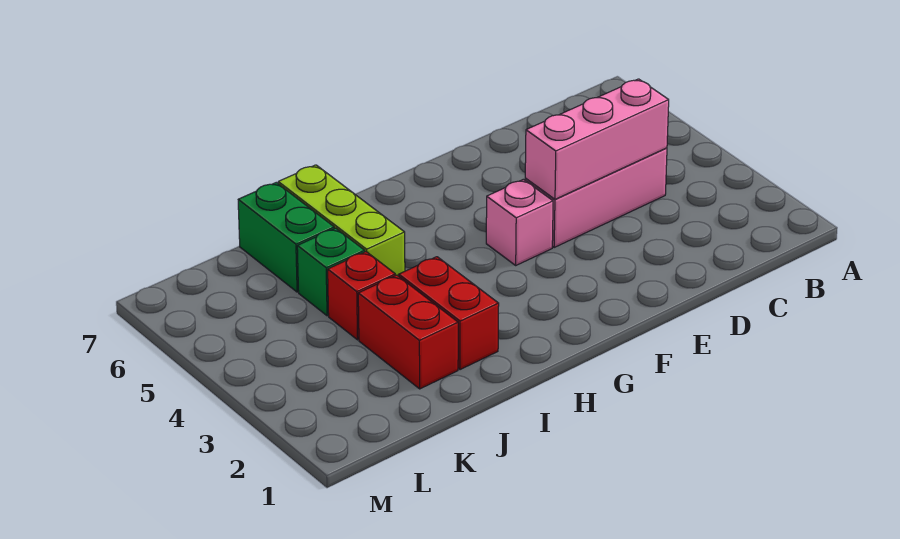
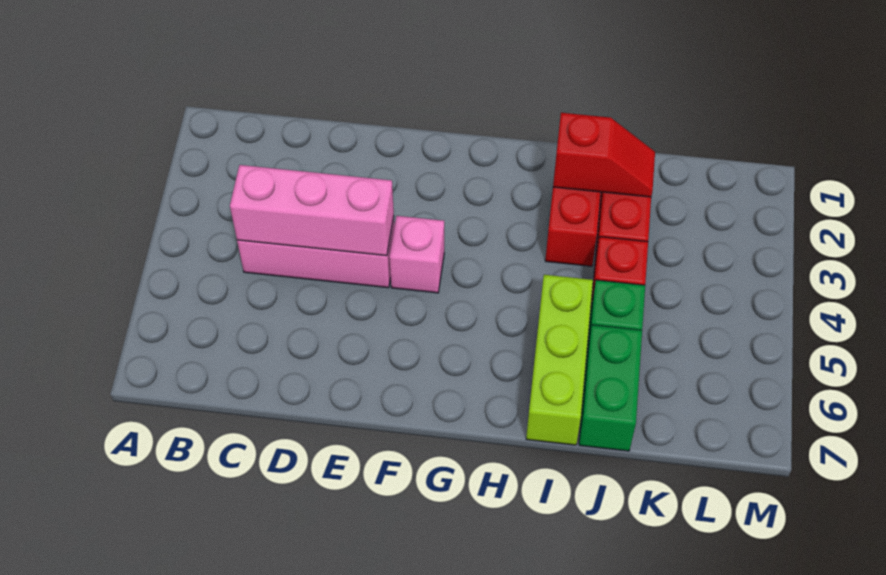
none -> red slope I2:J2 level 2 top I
--
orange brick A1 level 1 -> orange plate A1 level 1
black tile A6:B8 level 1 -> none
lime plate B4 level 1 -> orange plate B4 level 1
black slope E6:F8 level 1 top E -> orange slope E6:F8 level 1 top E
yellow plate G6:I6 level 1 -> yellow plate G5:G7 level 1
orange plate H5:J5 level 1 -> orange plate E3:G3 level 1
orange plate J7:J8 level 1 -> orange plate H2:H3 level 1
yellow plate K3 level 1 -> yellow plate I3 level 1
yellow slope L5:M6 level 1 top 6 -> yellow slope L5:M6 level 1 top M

Exercise requirements: The response should be the listing above, limited to the lines between the one holding "yellow plate G6:I6" and the one holding "yellow slope L5:M6 level 1 top 6", inclusive, reproduced exactly.

Answer below:
yellow plate G6:I6 level 1 -> yellow plate G5:G7 level 1
orange plate H5:J5 level 1 -> orange plate E3:G3 level 1
orange plate J7:J8 level 1 -> orange plate H2:H3 level 1
yellow plate K3 level 1 -> yellow plate I3 level 1
yellow slope L5:M6 level 1 top 6 -> yellow slope L5:M6 level 1 top M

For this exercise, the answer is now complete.